PROMPT:
Reproduce each of the following records verbatim, line by line.

PROVIDED RECORDS:
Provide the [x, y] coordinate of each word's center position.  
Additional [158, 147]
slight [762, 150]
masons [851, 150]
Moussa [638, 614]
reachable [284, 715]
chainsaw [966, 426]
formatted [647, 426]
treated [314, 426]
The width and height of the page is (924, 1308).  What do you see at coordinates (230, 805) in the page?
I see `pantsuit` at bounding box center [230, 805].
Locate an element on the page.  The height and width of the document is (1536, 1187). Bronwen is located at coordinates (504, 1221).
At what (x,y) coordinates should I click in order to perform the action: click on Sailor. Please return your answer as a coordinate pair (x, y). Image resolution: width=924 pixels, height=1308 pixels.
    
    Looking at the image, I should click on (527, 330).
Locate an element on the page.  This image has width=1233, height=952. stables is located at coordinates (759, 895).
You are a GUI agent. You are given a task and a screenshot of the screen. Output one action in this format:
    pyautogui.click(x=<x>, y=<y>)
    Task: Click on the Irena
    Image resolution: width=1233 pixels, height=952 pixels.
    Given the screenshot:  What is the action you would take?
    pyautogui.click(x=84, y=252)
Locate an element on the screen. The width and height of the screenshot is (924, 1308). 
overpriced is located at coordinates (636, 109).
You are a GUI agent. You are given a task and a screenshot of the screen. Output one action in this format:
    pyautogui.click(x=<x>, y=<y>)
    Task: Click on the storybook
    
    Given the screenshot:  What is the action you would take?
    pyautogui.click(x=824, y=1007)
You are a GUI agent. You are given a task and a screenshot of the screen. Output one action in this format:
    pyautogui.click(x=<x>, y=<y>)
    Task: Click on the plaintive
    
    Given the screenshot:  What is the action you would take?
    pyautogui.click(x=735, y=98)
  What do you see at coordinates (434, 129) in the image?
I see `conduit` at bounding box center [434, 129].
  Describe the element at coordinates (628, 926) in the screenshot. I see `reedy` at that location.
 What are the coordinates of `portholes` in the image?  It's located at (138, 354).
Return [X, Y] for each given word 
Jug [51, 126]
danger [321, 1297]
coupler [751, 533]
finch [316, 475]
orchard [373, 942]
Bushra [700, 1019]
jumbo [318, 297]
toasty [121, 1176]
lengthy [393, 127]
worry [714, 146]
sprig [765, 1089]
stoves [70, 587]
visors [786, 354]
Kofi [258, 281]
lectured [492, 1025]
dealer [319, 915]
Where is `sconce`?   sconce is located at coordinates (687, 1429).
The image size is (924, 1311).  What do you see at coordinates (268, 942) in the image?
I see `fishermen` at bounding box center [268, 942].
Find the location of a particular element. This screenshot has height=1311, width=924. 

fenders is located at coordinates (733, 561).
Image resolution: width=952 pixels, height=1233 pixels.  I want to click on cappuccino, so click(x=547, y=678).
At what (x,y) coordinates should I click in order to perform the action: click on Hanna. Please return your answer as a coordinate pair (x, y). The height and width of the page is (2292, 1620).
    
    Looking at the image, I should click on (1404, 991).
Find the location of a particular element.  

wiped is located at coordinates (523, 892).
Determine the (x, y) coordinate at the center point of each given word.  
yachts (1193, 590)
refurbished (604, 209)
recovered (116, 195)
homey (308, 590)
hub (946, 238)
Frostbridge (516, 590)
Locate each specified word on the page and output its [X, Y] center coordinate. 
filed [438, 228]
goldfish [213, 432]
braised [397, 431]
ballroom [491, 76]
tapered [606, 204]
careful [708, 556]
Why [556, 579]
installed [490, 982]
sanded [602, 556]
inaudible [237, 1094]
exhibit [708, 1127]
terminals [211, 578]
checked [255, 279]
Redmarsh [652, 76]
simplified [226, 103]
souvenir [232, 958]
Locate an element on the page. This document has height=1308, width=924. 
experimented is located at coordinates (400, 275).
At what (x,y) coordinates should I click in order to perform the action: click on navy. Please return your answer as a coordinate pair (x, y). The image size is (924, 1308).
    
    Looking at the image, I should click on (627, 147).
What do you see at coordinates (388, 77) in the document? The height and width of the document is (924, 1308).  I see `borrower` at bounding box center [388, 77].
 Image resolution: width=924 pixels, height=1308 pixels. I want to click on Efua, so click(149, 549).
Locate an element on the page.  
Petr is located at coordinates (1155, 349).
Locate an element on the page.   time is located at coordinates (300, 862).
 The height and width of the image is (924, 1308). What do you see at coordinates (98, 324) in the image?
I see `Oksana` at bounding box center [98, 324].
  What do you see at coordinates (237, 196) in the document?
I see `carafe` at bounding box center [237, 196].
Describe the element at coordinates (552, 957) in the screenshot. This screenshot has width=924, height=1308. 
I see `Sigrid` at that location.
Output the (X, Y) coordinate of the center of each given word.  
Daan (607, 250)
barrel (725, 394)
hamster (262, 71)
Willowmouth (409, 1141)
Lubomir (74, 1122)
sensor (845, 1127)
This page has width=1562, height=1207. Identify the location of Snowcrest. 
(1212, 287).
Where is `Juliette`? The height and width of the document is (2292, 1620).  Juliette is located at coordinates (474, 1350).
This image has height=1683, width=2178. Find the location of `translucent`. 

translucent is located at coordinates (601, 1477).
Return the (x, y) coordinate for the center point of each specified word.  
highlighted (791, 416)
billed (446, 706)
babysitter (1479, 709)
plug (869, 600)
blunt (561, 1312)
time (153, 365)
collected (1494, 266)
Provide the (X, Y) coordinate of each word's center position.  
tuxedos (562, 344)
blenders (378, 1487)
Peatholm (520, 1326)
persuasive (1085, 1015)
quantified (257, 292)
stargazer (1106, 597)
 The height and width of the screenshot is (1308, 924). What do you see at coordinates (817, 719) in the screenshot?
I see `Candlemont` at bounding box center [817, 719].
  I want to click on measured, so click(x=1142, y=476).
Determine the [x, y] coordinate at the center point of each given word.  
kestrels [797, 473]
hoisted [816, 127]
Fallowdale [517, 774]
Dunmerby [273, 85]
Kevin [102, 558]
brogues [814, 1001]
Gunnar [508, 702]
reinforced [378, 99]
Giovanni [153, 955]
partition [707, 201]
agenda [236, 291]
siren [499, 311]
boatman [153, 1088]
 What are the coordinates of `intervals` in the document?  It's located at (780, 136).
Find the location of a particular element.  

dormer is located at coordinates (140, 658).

COMPLETED EXERCISE:
Provide the [x, y] coordinate of each word's center position.  
Additional [158, 147]
slight [762, 150]
masons [851, 150]
Moussa [638, 614]
reachable [284, 715]
chainsaw [966, 426]
formatted [647, 426]
treated [314, 426]
The width and height of the page is (924, 1308).  What do you see at coordinates (230, 805) in the page?
I see `pantsuit` at bounding box center [230, 805].
Locate an element on the page.  The height and width of the document is (1536, 1187). Bronwen is located at coordinates (504, 1221).
At what (x,y) coordinates should I click in order to perform the action: click on Sailor. Please return your answer as a coordinate pair (x, y). Image resolution: width=924 pixels, height=1308 pixels.
    
    Looking at the image, I should click on (527, 330).
Locate an element on the page.  This image has width=1233, height=952. stables is located at coordinates (759, 895).
You are a GUI agent. You are given a task and a screenshot of the screen. Output one action in this format:
    pyautogui.click(x=<x>, y=<y>)
    Task: Click on the Irena
    Image resolution: width=1233 pixels, height=952 pixels.
    Given the screenshot:  What is the action you would take?
    pyautogui.click(x=84, y=252)
Locate an element on the screen. The width and height of the screenshot is (924, 1308). 
overpriced is located at coordinates (636, 109).
You are a GUI agent. You are given a task and a screenshot of the screen. Output one action in this format:
    pyautogui.click(x=<x>, y=<y>)
    Task: Click on the storybook
    
    Given the screenshot:  What is the action you would take?
    pyautogui.click(x=824, y=1007)
You are a GUI agent. You are given a task and a screenshot of the screen. Output one action in this format:
    pyautogui.click(x=<x>, y=<y>)
    Task: Click on the plaintive
    
    Given the screenshot:  What is the action you would take?
    pyautogui.click(x=735, y=98)
  What do you see at coordinates (434, 129) in the image?
I see `conduit` at bounding box center [434, 129].
  Describe the element at coordinates (628, 926) in the screenshot. I see `reedy` at that location.
 What are the coordinates of `portholes` in the image?  It's located at (138, 354).
Return [X, Y] for each given word 
Jug [51, 126]
danger [321, 1297]
coupler [751, 533]
finch [316, 475]
orchard [373, 942]
Bushra [700, 1019]
jumbo [318, 297]
toasty [121, 1176]
lengthy [393, 127]
worry [714, 146]
sprig [765, 1089]
stoves [70, 587]
visors [786, 354]
Kofi [258, 281]
lectured [492, 1025]
dealer [319, 915]
Where is `sconce`?   sconce is located at coordinates (687, 1429).
The image size is (924, 1311).  What do you see at coordinates (268, 942) in the image?
I see `fishermen` at bounding box center [268, 942].
Find the location of a particular element. This screenshot has height=1311, width=924. 

fenders is located at coordinates (733, 561).
Image resolution: width=952 pixels, height=1233 pixels.  I want to click on cappuccino, so click(x=547, y=678).
At what (x,y) coordinates should I click in order to perform the action: click on Hanna. Please return your answer as a coordinate pair (x, y). The height and width of the page is (2292, 1620).
    
    Looking at the image, I should click on (1404, 991).
Find the location of a particular element.  

wiped is located at coordinates (523, 892).
Determine the (x, y) coordinate at the center point of each given word.  
yachts (1193, 590)
refurbished (604, 209)
recovered (116, 195)
homey (308, 590)
hub (946, 238)
Frostbridge (516, 590)
Locate each specified word on the page and output its [X, Y] center coordinate. 
filed [438, 228]
goldfish [213, 432]
braised [397, 431]
ballroom [491, 76]
tapered [606, 204]
careful [708, 556]
Why [556, 579]
installed [490, 982]
sanded [602, 556]
inaudible [237, 1094]
exhibit [708, 1127]
terminals [211, 578]
checked [255, 279]
Redmarsh [652, 76]
simplified [226, 103]
souvenir [232, 958]
Locate an element on the page. This document has height=1308, width=924. 
experimented is located at coordinates (400, 275).
At what (x,y) coordinates should I click in order to perform the action: click on navy. Please return your answer as a coordinate pair (x, y). The image size is (924, 1308).
    
    Looking at the image, I should click on (627, 147).
What do you see at coordinates (388, 77) in the document? The height and width of the document is (924, 1308).  I see `borrower` at bounding box center [388, 77].
 Image resolution: width=924 pixels, height=1308 pixels. I want to click on Efua, so click(149, 549).
Locate an element on the page.  
Petr is located at coordinates (1155, 349).
Locate an element on the page.   time is located at coordinates (300, 862).
 The height and width of the image is (924, 1308). What do you see at coordinates (98, 324) in the image?
I see `Oksana` at bounding box center [98, 324].
  What do you see at coordinates (237, 196) in the document?
I see `carafe` at bounding box center [237, 196].
Describe the element at coordinates (552, 957) in the screenshot. This screenshot has width=924, height=1308. 
I see `Sigrid` at that location.
Output the (X, Y) coordinate of the center of each given word.  
Daan (607, 250)
barrel (725, 394)
hamster (262, 71)
Willowmouth (409, 1141)
Lubomir (74, 1122)
sensor (845, 1127)
This page has width=1562, height=1207. Identify the location of Snowcrest. 
(1212, 287).
Where is `Juliette`? The height and width of the document is (2292, 1620).  Juliette is located at coordinates (474, 1350).
This image has height=1683, width=2178. Find the location of `translucent`. 

translucent is located at coordinates (601, 1477).
Return the (x, y) coordinate for the center point of each specified word.  
highlighted (791, 416)
billed (446, 706)
babysitter (1479, 709)
plug (869, 600)
blunt (561, 1312)
time (153, 365)
collected (1494, 266)
Provide the (X, Y) coordinate of each word's center position.  
tuxedos (562, 344)
blenders (378, 1487)
Peatholm (520, 1326)
persuasive (1085, 1015)
quantified (257, 292)
stargazer (1106, 597)
 The height and width of the screenshot is (1308, 924). What do you see at coordinates (817, 719) in the screenshot?
I see `Candlemont` at bounding box center [817, 719].
  I want to click on measured, so click(x=1142, y=476).
Determine the [x, y] coordinate at the center point of each given word.  
kestrels [797, 473]
hoisted [816, 127]
Fallowdale [517, 774]
Dunmerby [273, 85]
Kevin [102, 558]
brogues [814, 1001]
Gunnar [508, 702]
reinforced [378, 99]
Giovanni [153, 955]
partition [707, 201]
agenda [236, 291]
siren [499, 311]
boatman [153, 1088]
 What are the coordinates of `intervals` in the document?  It's located at (780, 136).
Find the location of a particular element.  

dormer is located at coordinates (140, 658).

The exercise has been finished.